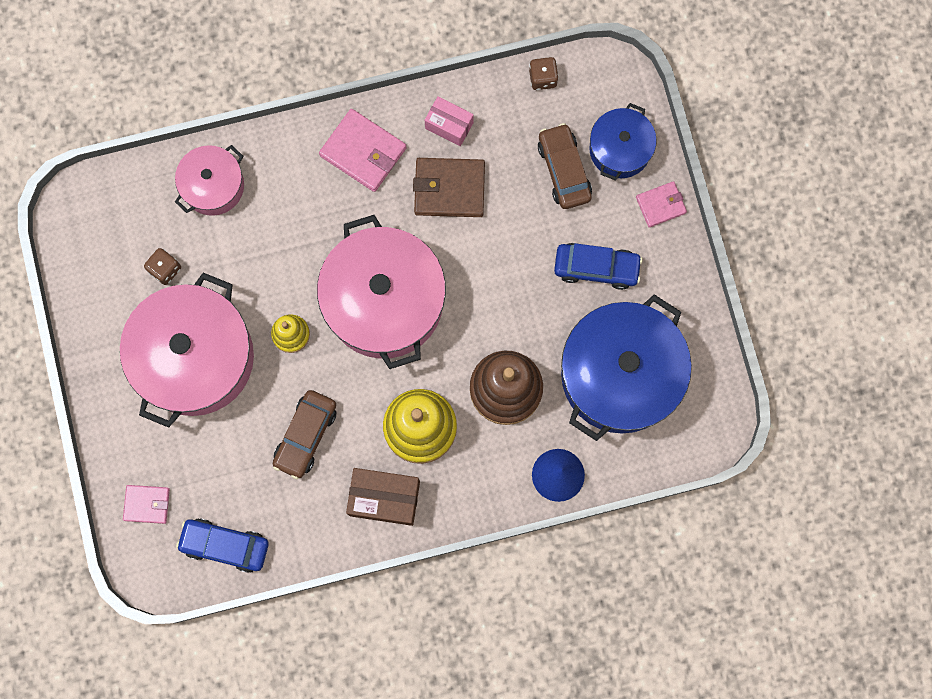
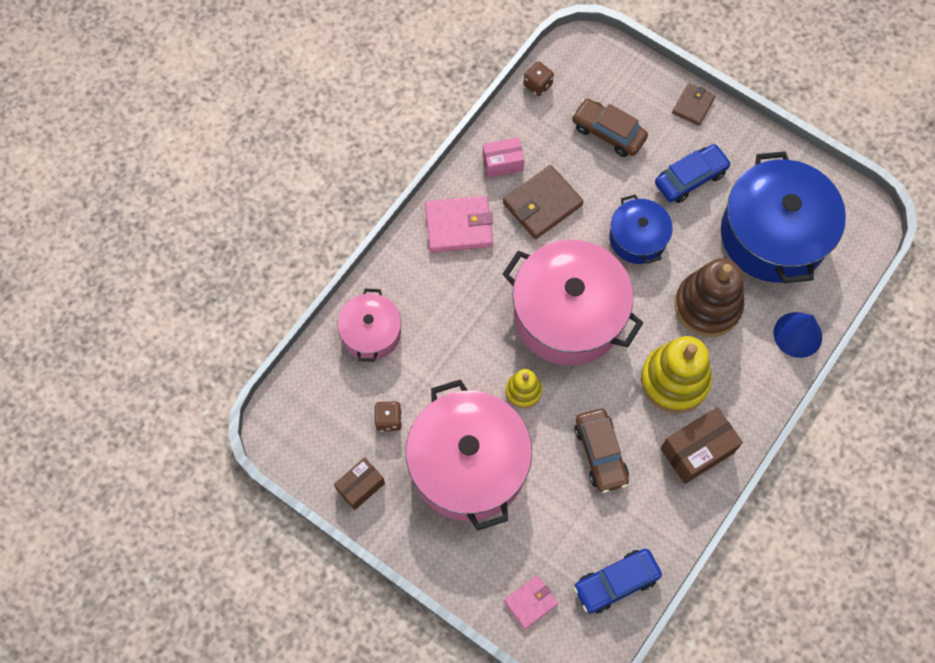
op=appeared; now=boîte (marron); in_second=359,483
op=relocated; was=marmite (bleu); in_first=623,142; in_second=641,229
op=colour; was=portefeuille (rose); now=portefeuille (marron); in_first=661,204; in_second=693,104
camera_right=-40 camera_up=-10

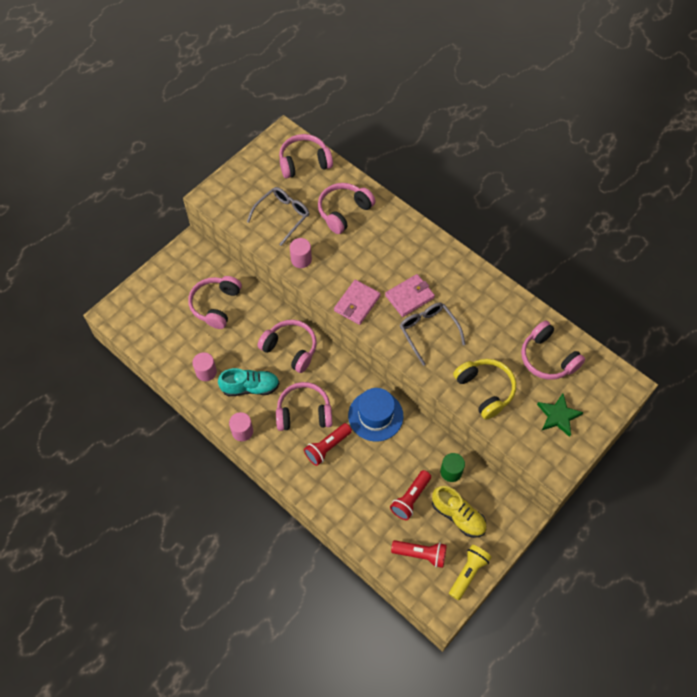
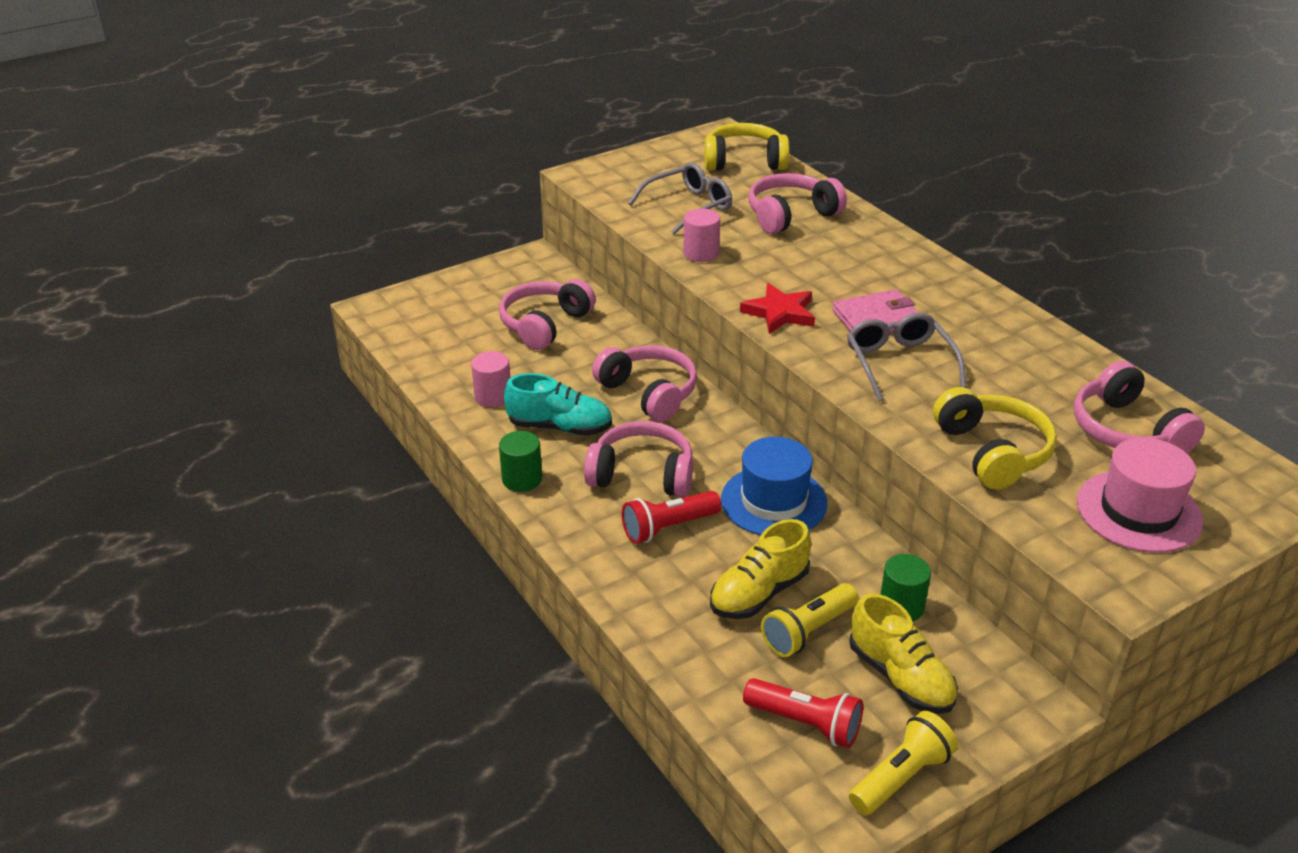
op=colour; was=cylindre (rose); now=cylindre (vert); in_first=241,426; in_second=520,461
op=colour; was=casque audio (rose); now=casque audio (jaune); in_first=306,156; in_second=747,147
op=appeared; now=chaussure (jaune); in_second=760,569
op=exchanged; was=portefeuille (rose); now=étoile (rouge); in_first=357,302; in_second=777,308
op=colour; was=lampe de poche (rouge); now=lampe de poche (jaune); in_first=410,495; in_second=810,620
op=exchanged; was=étoile (vert); now=chapeau (rose); in_first=560,415; in_second=1140,495
camera_right=15 camera_up=-25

▶ **What the exercise asks**: Please print each of the records word for word, keeping the pictures out.

▶ **Solved exercise**:
op=appeared; now=boîte (marron); in_second=359,483
op=relocated; was=marmite (bleu); in_first=623,142; in_second=641,229
op=colour; was=portefeuille (rose); now=portefeuille (marron); in_first=661,204; in_second=693,104
camera_right=-40 camera_up=-10

op=colour; was=cylindre (rose); now=cylindre (vert); in_first=241,426; in_second=520,461
op=colour; was=casque audio (rose); now=casque audio (jaune); in_first=306,156; in_second=747,147
op=appeared; now=chaussure (jaune); in_second=760,569
op=exchanged; was=portefeuille (rose); now=étoile (rouge); in_first=357,302; in_second=777,308
op=colour; was=lampe de poche (rouge); now=lampe de poche (jaune); in_first=410,495; in_second=810,620
op=exchanged; was=étoile (vert); now=chapeau (rose); in_first=560,415; in_second=1140,495
camera_right=15 camera_up=-25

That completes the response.